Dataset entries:
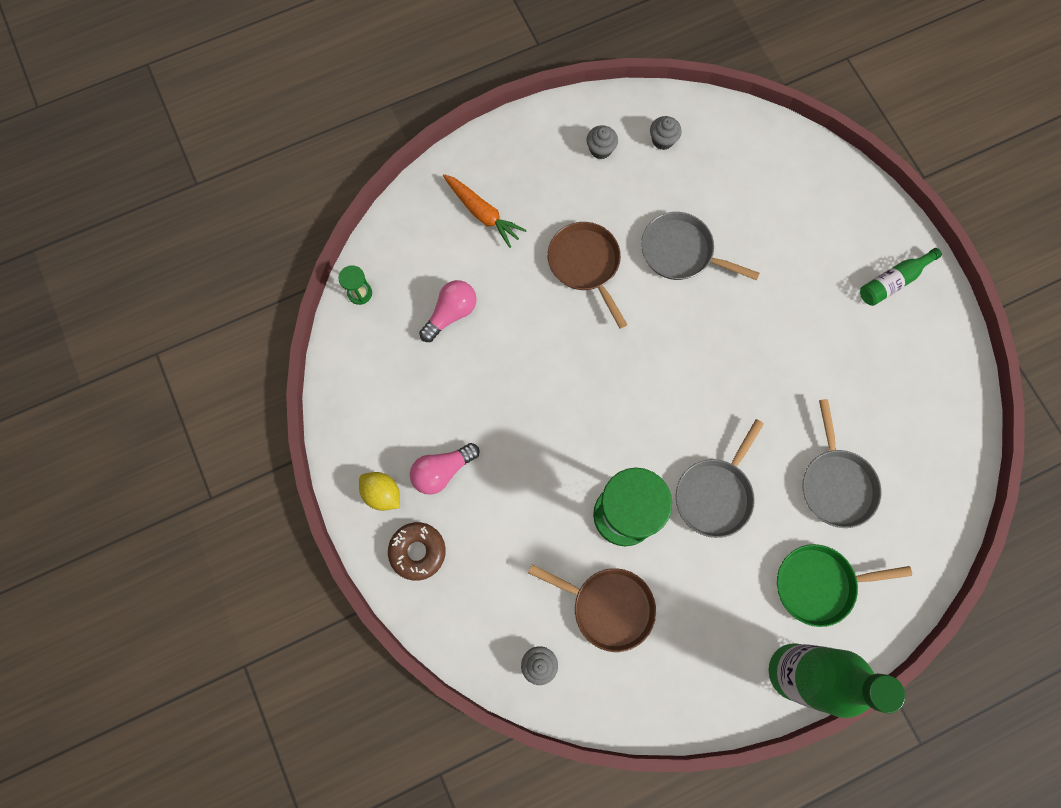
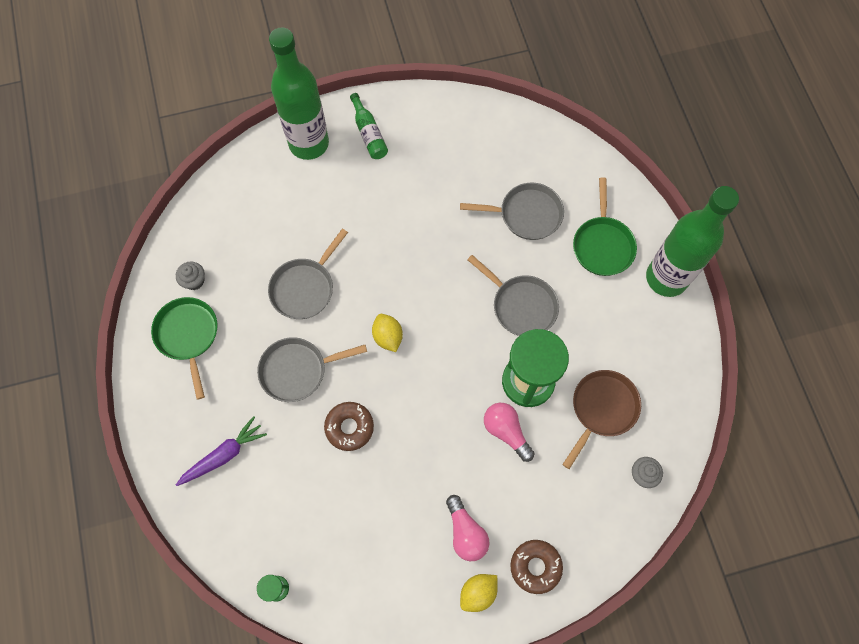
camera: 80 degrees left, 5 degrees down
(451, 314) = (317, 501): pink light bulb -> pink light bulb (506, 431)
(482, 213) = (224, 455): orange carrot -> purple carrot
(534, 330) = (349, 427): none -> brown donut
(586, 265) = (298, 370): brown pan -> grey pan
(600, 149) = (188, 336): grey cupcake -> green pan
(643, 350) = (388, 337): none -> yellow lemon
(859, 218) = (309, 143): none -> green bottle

WHAT TO PRODUCE: Only the count is wanted. Count the lines of the data above that include the string "none".

ANSWER AREA: 3